• **Data to use**:

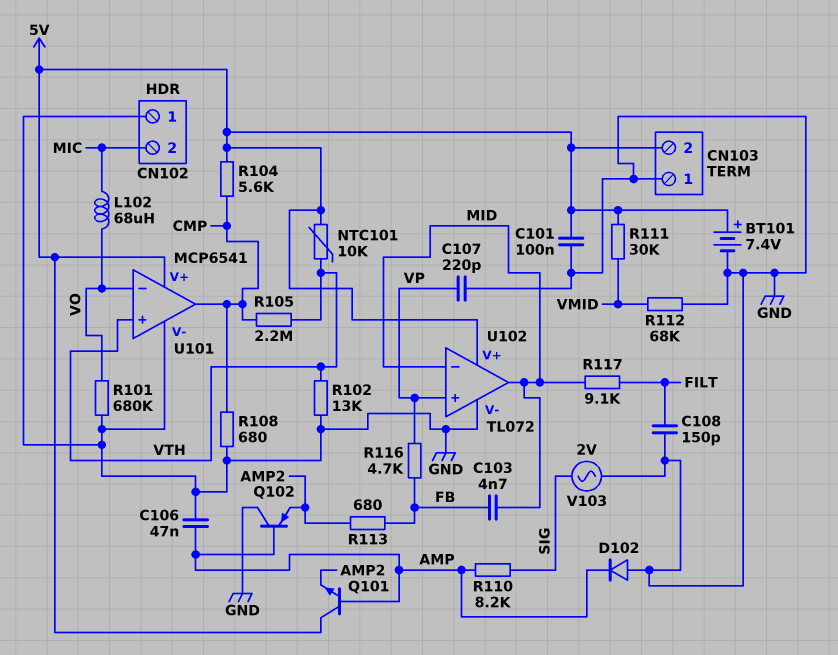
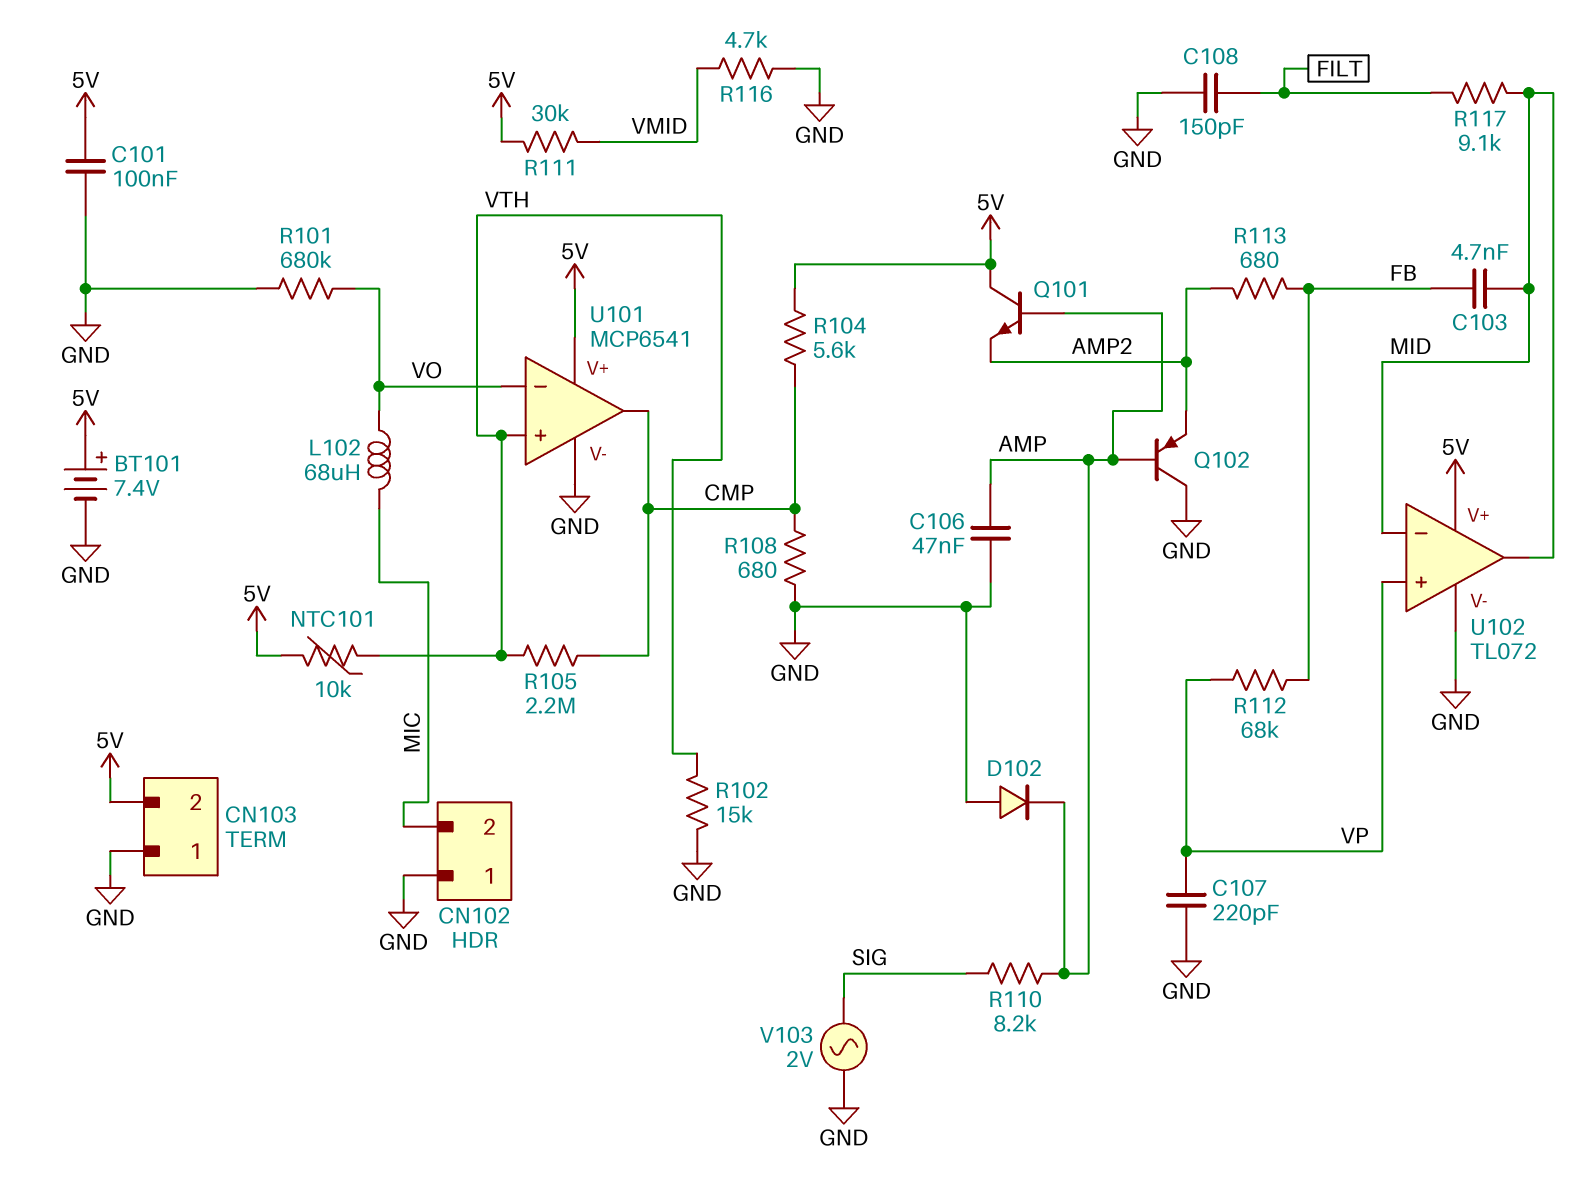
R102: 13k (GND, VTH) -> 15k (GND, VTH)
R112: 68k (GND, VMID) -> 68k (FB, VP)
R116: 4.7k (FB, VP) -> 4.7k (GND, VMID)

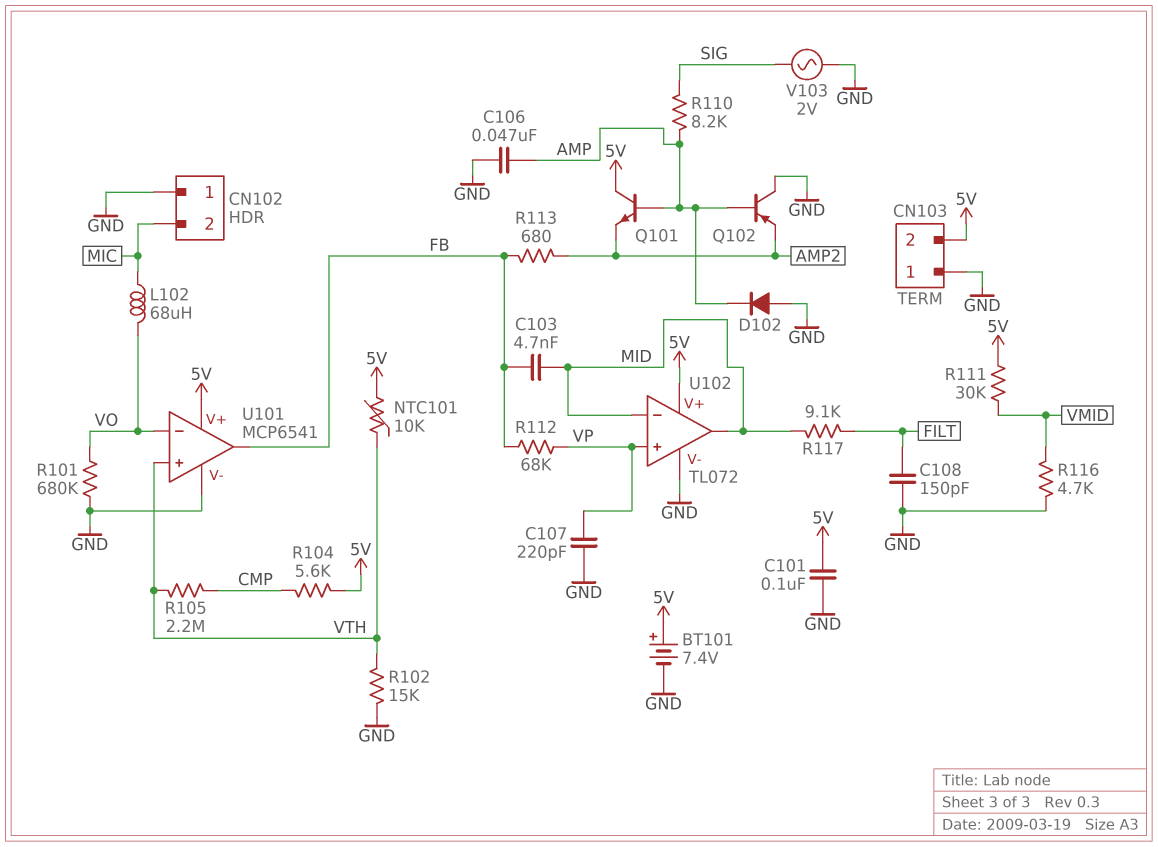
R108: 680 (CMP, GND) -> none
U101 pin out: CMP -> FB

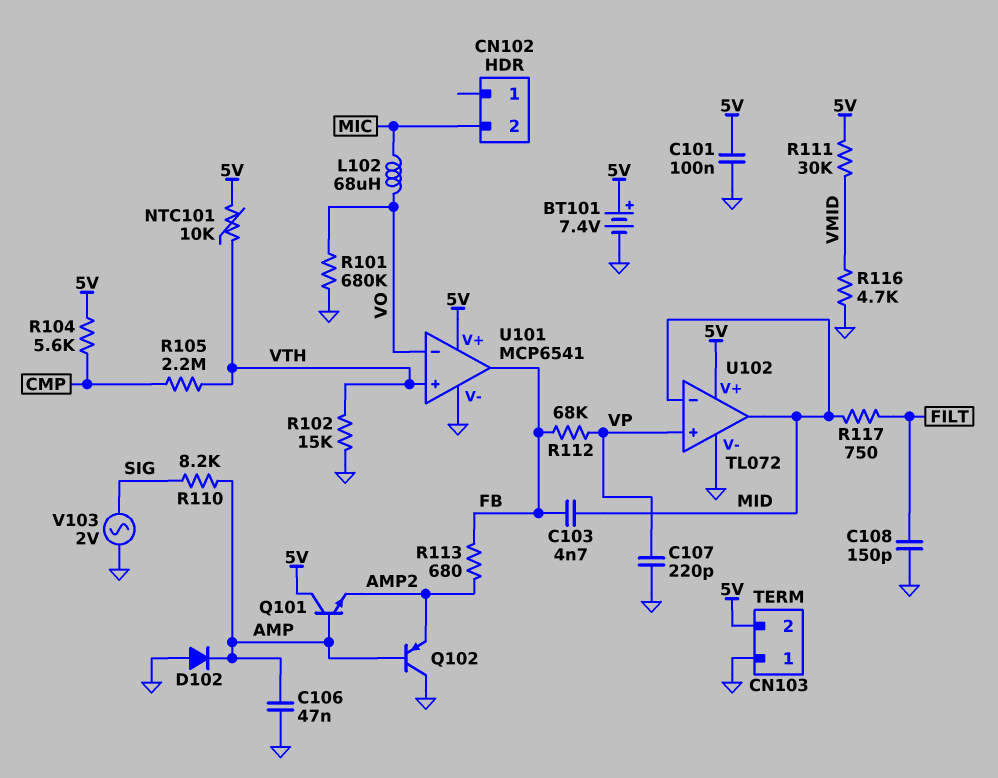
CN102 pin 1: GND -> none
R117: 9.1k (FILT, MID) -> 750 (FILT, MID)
--
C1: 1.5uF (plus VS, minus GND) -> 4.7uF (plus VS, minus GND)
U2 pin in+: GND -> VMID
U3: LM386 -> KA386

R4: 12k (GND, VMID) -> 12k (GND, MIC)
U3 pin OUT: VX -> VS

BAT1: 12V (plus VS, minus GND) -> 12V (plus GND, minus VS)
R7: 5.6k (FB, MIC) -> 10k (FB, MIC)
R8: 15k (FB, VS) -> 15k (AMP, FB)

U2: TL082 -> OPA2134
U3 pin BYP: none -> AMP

• **What is needed**: Copy the stretch of the records above that runs from the line with "U2 pin in+: GND -> VMID" through the line with "U3 pin BYP: none -> AMP". Both end lines belong in the copy, and nothing else does.

• **Response box**:
U2 pin in+: GND -> VMID
U3: LM386 -> KA386

R4: 12k (GND, VMID) -> 12k (GND, MIC)
U3 pin OUT: VX -> VS

BAT1: 12V (plus VS, minus GND) -> 12V (plus GND, minus VS)
R7: 5.6k (FB, MIC) -> 10k (FB, MIC)
R8: 15k (FB, VS) -> 15k (AMP, FB)

U2: TL082 -> OPA2134
U3 pin BYP: none -> AMP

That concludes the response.